If a record holds a picture, leave the picture out and restate everything else word for word.
◇ ◇ ◇ ◇
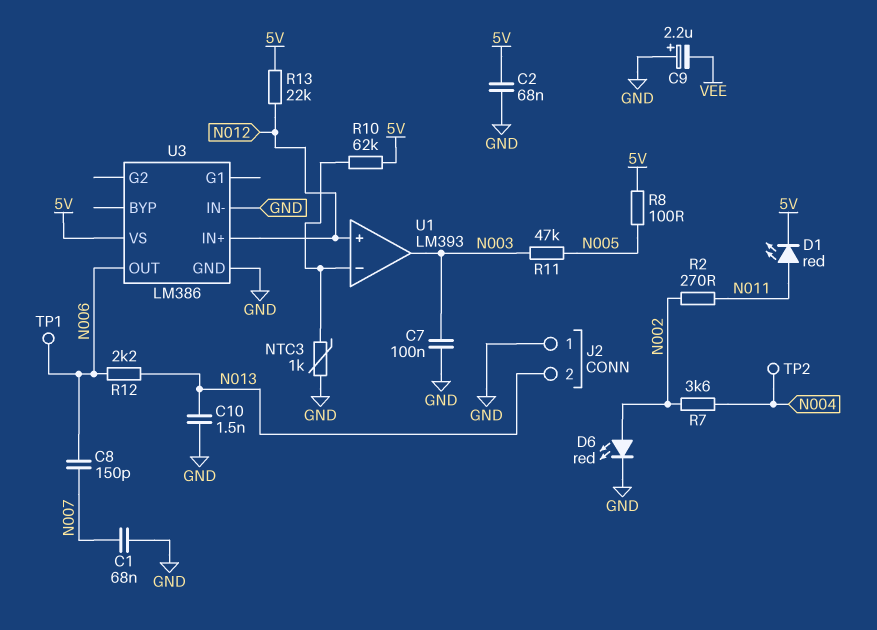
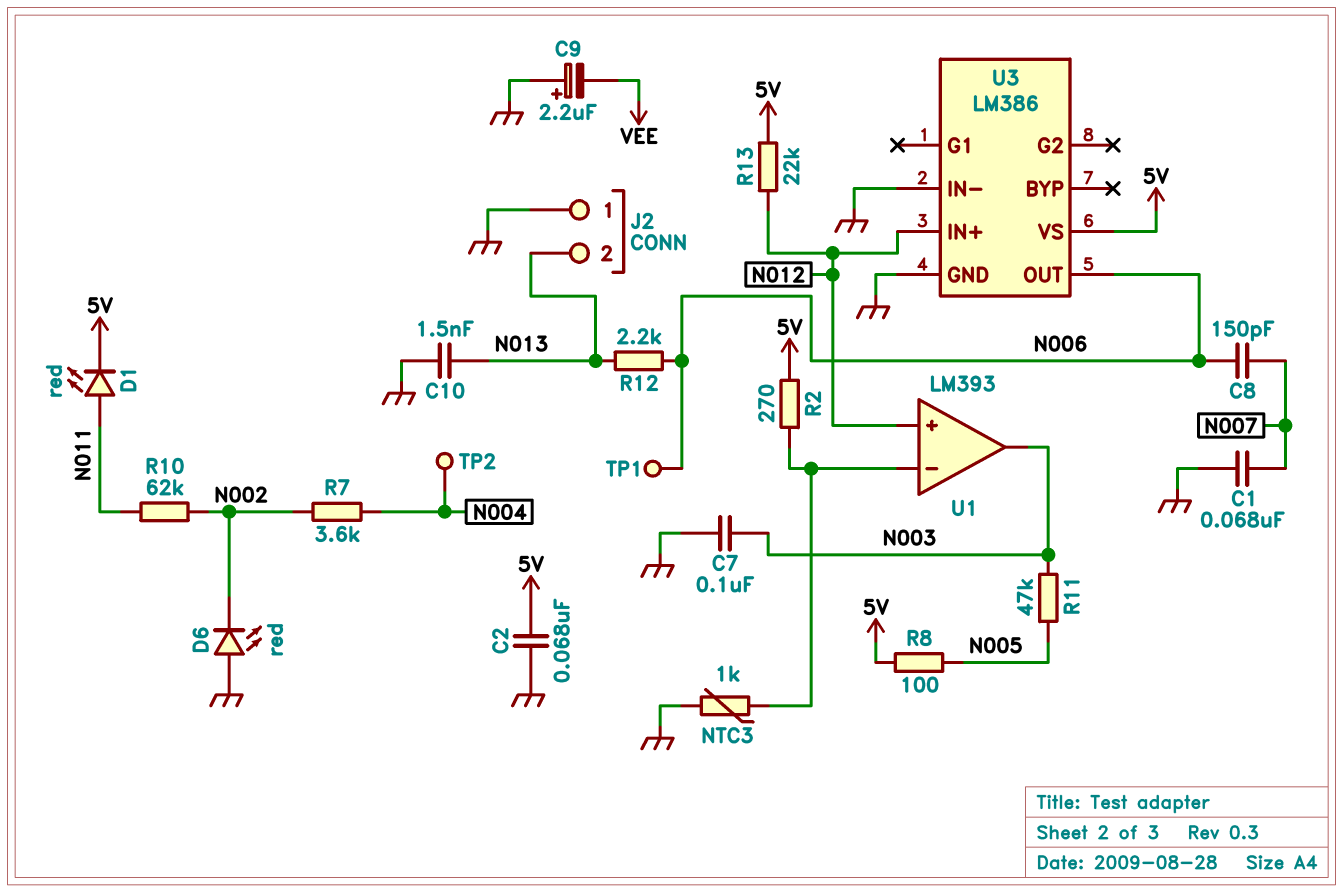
D6: LED red (A N002, K GND) -> LED red (A GND, K N002)
R2: 270 (N002, N011) -> 270 (5V, U1/in-)
R10: 62k (5V, U1/in-) -> 62k (N002, N011)

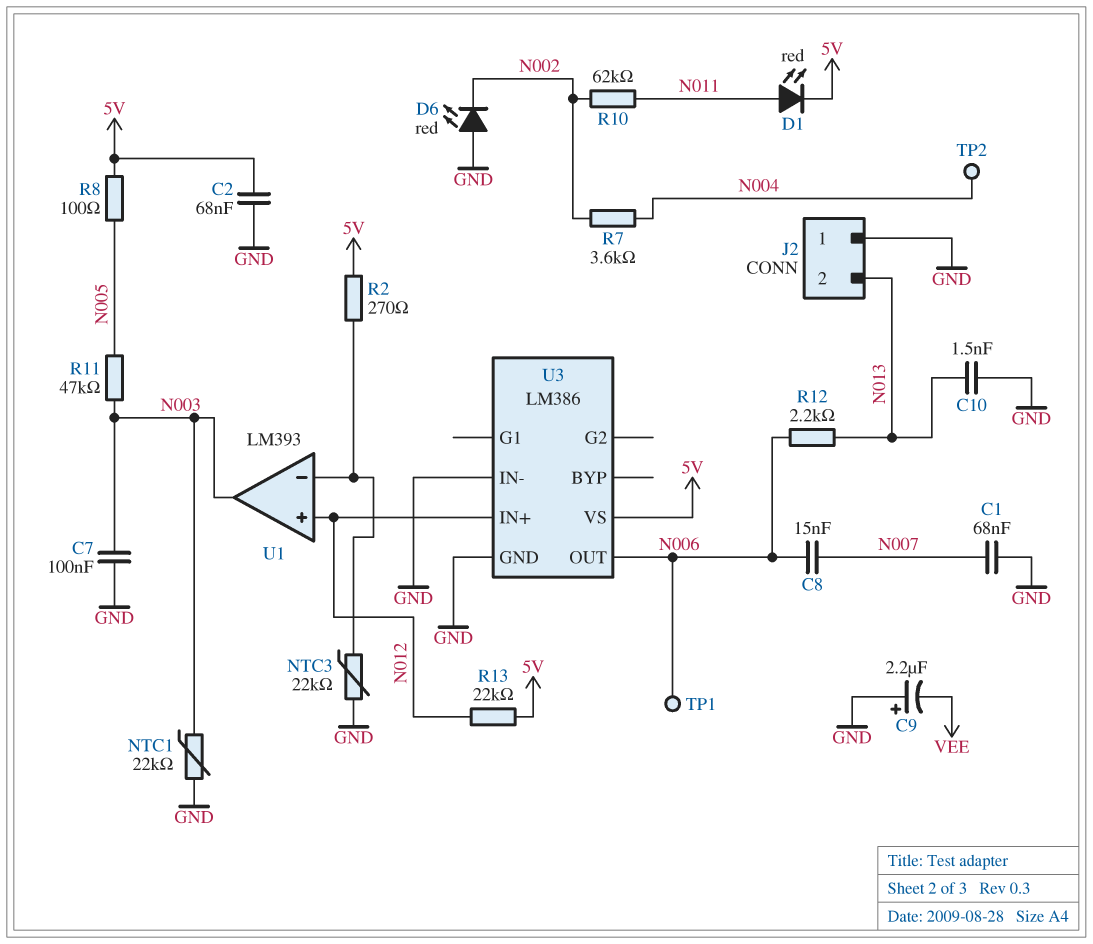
C8: 150pF (N006, N007) -> 15nF (N006, N007)
NTC1: none -> 22k (GND, N003)
NTC3: 1k (GND, U1/in-) -> 22k (GND, U1/in-)

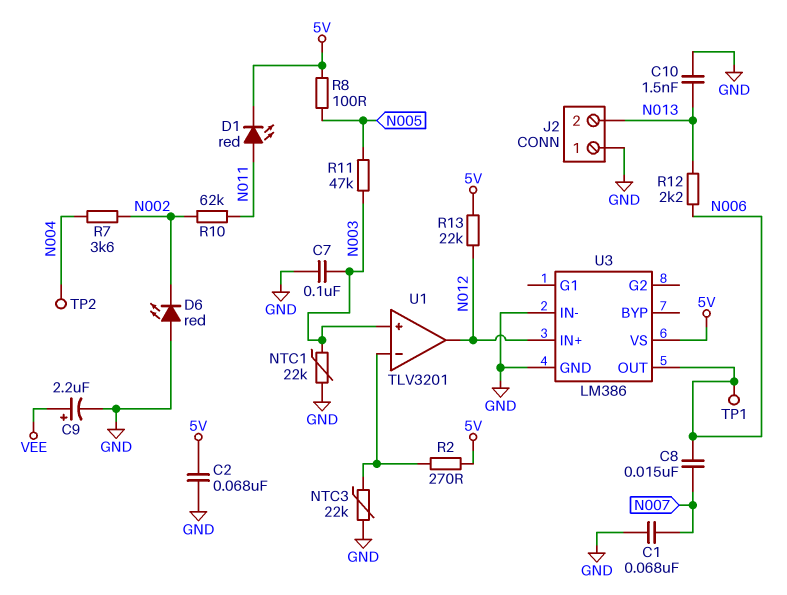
C9: 2.2uF (plus GND, minus VEE) -> 2.2uF (plus VEE, minus GND)
U1: LM393 -> TLV3201
U1 pin in+: N012 -> N003
U1 pin out: N003 -> N012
◇ ◇ ◇ ◇
## Solution for this task:
D6: LED red (A N002, K GND) -> LED red (A GND, K N002)
R2: 270 (N002, N011) -> 270 (5V, U1/in-)
R10: 62k (5V, U1/in-) -> 62k (N002, N011)

C8: 150pF (N006, N007) -> 15nF (N006, N007)
NTC1: none -> 22k (GND, N003)
NTC3: 1k (GND, U1/in-) -> 22k (GND, U1/in-)

C9: 2.2uF (plus GND, minus VEE) -> 2.2uF (plus VEE, minus GND)
U1: LM393 -> TLV3201
U1 pin in+: N012 -> N003
U1 pin out: N003 -> N012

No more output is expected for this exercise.